# Source data
☆ ☆ ☆ ☆

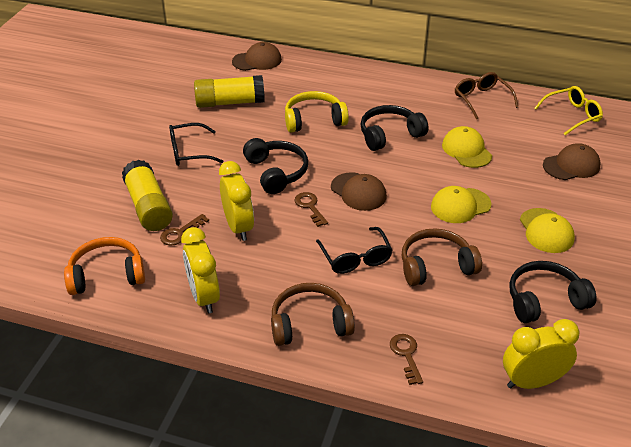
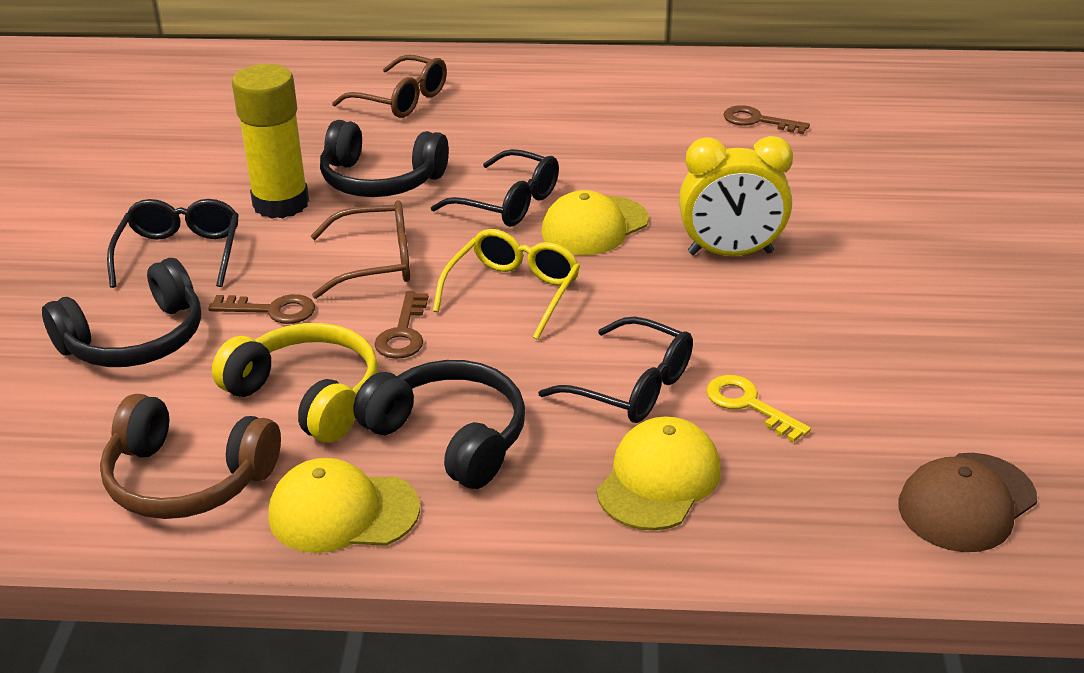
black glasses: 2 -> 3
brown cap: 3 -> 1
brown glasses: 1 -> 2
brown headphones: 2 -> 1
orange headphones: 1 -> 0
yellow clock: 3 -> 1
yellow glue stick: 2 -> 1
yellow key: 0 -> 1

☆ ☆ ☆ ☆

# What the task requires
Give the listing again word for word. Skip any pictures.

# Exercise solution
black glasses: 2 -> 3
brown cap: 3 -> 1
brown glasses: 1 -> 2
brown headphones: 2 -> 1
orange headphones: 1 -> 0
yellow clock: 3 -> 1
yellow glue stick: 2 -> 1
yellow key: 0 -> 1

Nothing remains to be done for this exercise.